*YOUR TASK*.
Return the lines of the data below, from the one containing "purple brick L5:L6" through the very last, exactly and with both ends included; no pictures.

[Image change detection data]

○ ○ ○

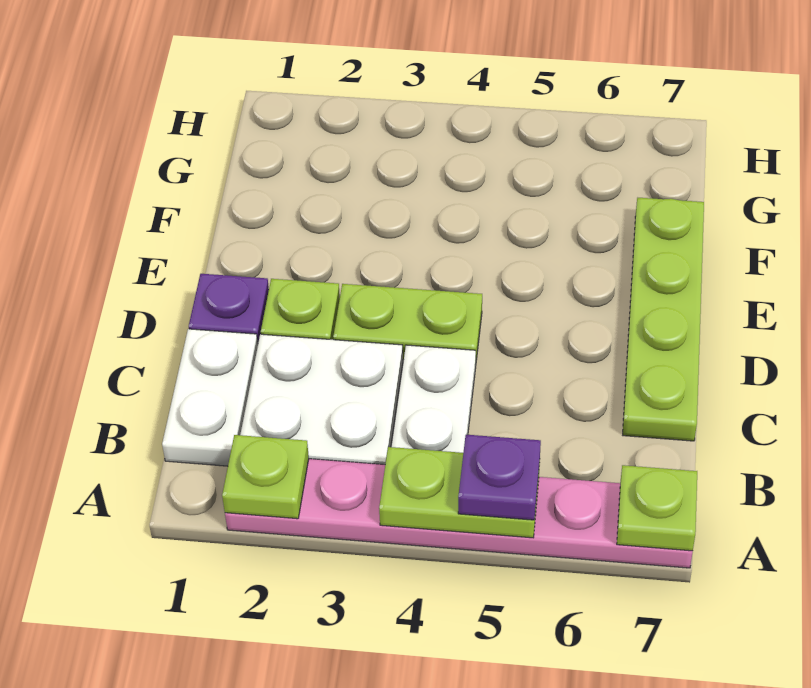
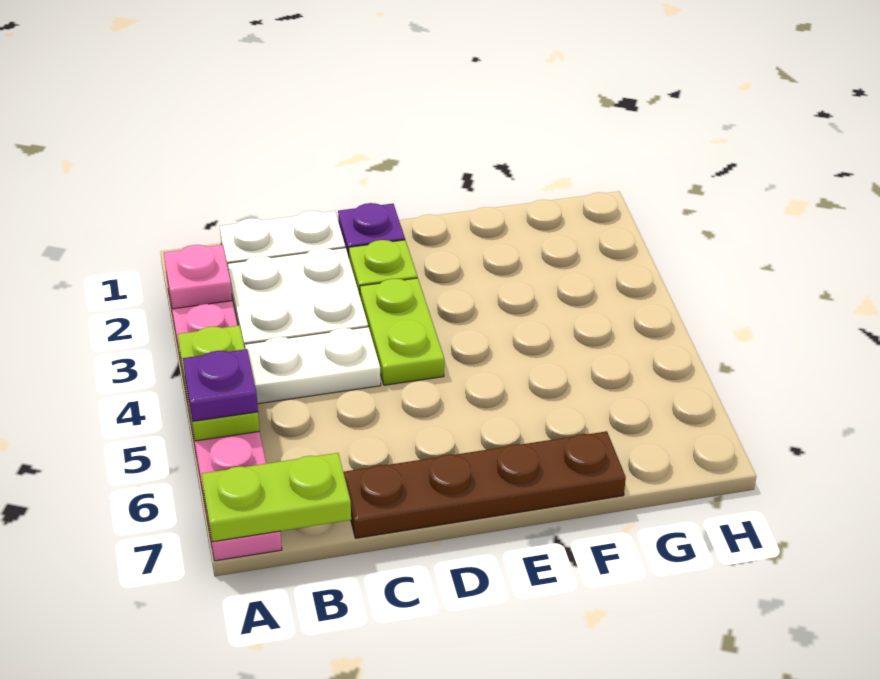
lime plate A2 level 2 -> pink plate A2 level 2
lime plate A7 level 2 -> lime plate A7:B7 level 2
lime plate C7:F7 level 1 -> brown plate C7:F7 level 1

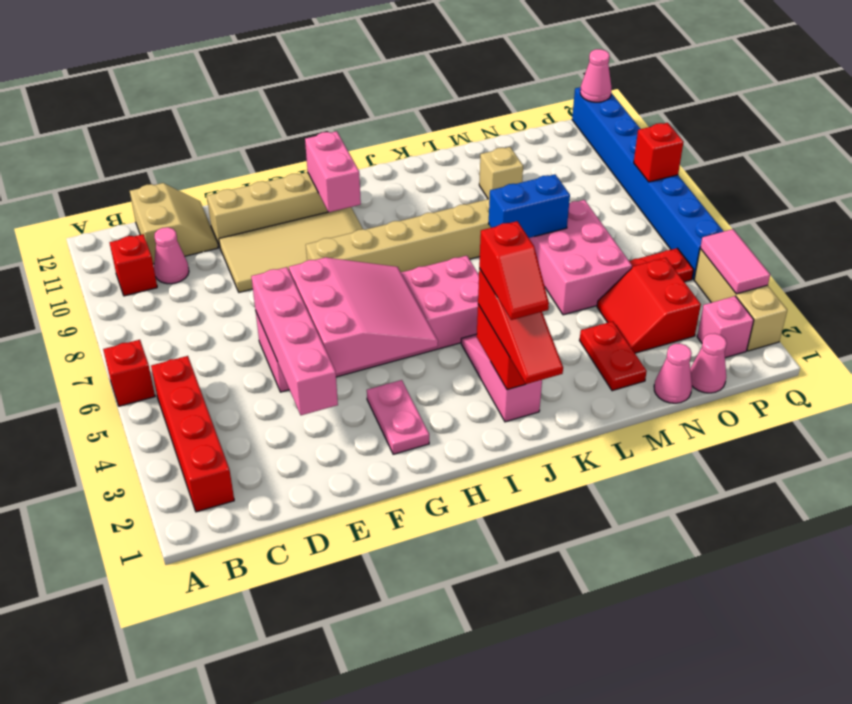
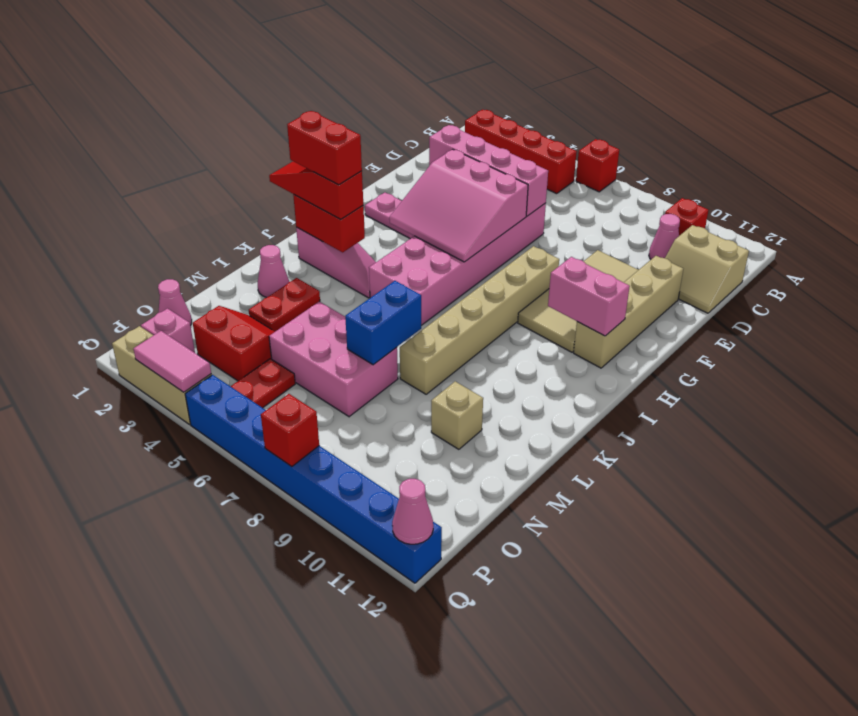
red slope J2:J3 level 4 top 3 -> red brick J2:J3 level 4
red plate M2:M3 level 1 -> red plate L3:M3 level 1
pink cone N1 level 1 -> pink cone L2 level 1

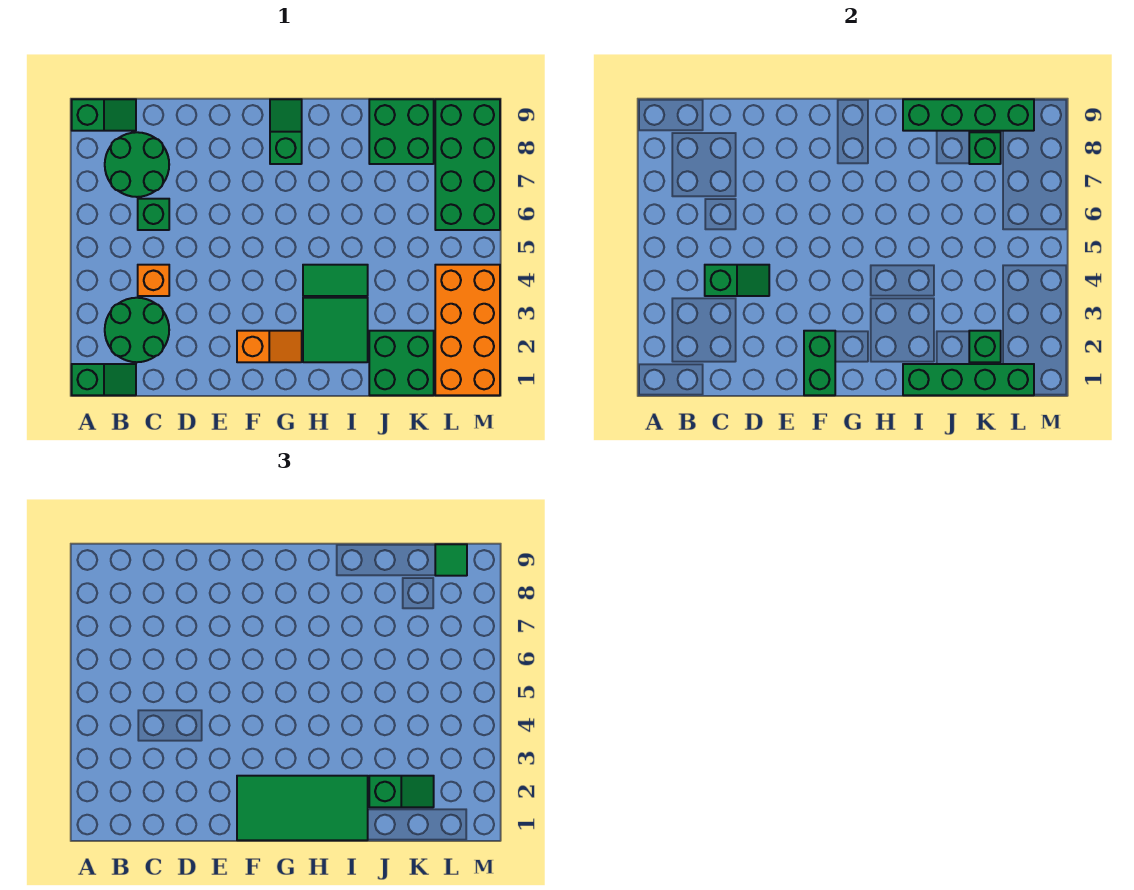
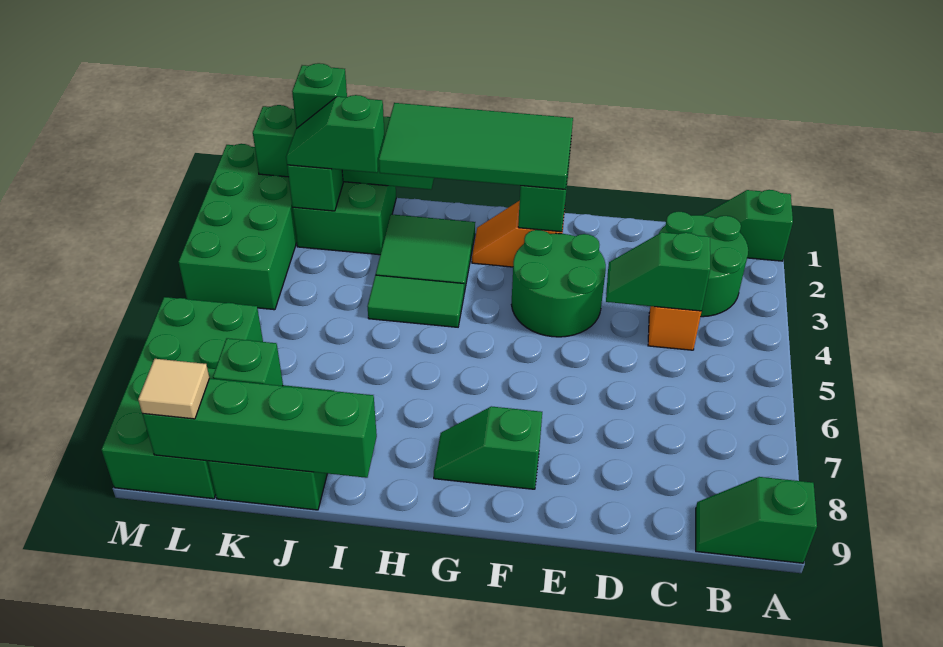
green round brick B7:C8 level 1 -> green round brick E3:F4 level 1
green brick C6 level 1 -> green brick K1 level 3
green slope G8:G9 level 1 top 8 -> green slope F8:G8 level 1 top F
orange brick L1:M4 level 1 -> green brick L1:M4 level 1
green tile L9 level 3 -> tan tile L9 level 3

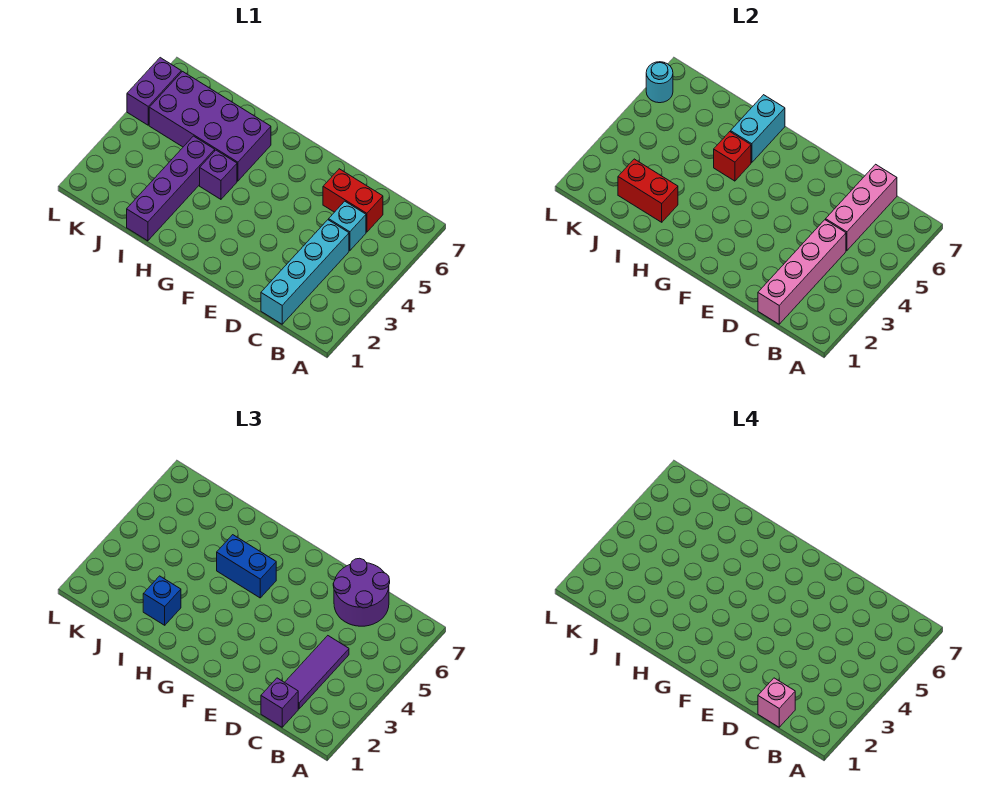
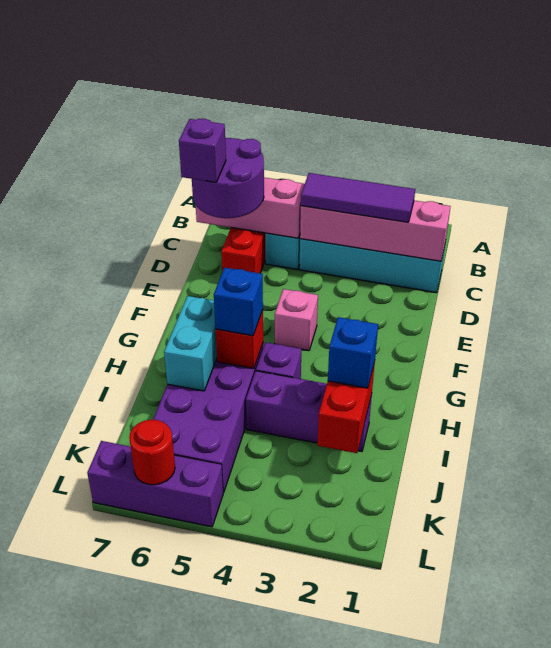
purple brick C1 level 3 -> purple brick D7 level 4
pink brick C1 level 4 -> pink brick F4 level 1
blue brick G5:H5 level 3 -> blue brick H5 level 3
cyan brick H6:H7 level 2 -> cyan brick H6:I6 level 2
purple brick I1:I4 level 1 -> purple brick I2:I4 level 1
purple brick L5:L6 level 1 -> purple brick L5:L7 level 1
cyan round brick L6 level 2 -> red round brick L6 level 2

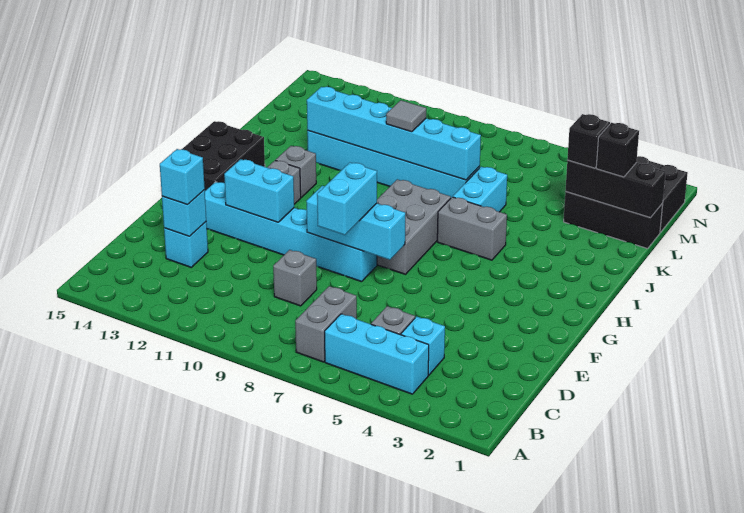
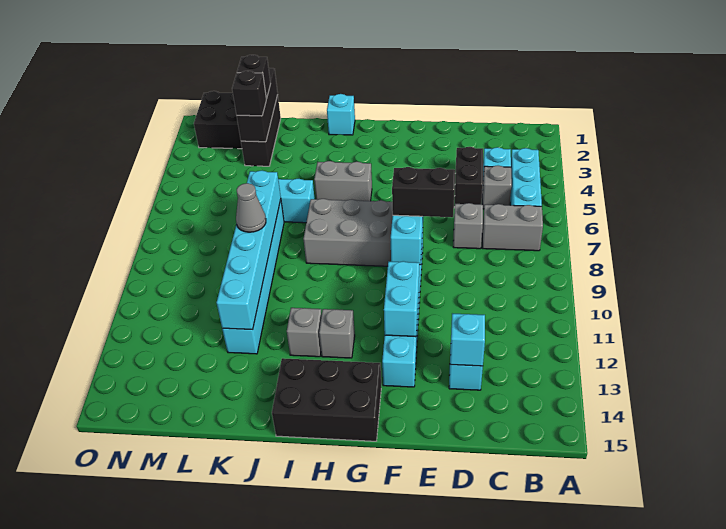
none -> black brick D4:D5 level 1
grey brick D9 level 1 -> grey brick D7 level 1
cyan brick D13 level 3 -> cyan brick I1 level 1
cyan brick E8:F8 level 3 -> black brick E8:F8 level 3
grey brick I5:I6 level 1 -> grey brick H5:I5 level 1
grey tile K9 level 3 -> grey cone K9 level 3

○ ○ ○

*THE ANSWER*.
purple brick L5:L6 level 1 -> purple brick L5:L7 level 1
cyan round brick L6 level 2 -> red round brick L6 level 2

none -> black brick D4:D5 level 1
grey brick D9 level 1 -> grey brick D7 level 1
cyan brick D13 level 3 -> cyan brick I1 level 1
cyan brick E8:F8 level 3 -> black brick E8:F8 level 3
grey brick I5:I6 level 1 -> grey brick H5:I5 level 1
grey tile K9 level 3 -> grey cone K9 level 3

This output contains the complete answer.